» Task prompt
Update the listing below by replacing each occurrence of "cross" with "plus sign". Leave every other line and word unchanged.
────
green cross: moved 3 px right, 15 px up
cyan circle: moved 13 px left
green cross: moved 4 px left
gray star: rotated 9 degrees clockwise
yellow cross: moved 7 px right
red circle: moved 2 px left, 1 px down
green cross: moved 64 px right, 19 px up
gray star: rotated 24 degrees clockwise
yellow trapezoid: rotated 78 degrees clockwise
────
» Result of this task
green plus sign: moved 3 px right, 15 px up
cyan circle: moved 13 px left
green plus sign: moved 4 px left
gray star: rotated 9 degrees clockwise
yellow plus sign: moved 7 px right
red circle: moved 2 px left, 1 px down
green plus sign: moved 64 px right, 19 px up
gray star: rotated 24 degrees clockwise
yellow trapezoid: rotated 78 degrees clockwise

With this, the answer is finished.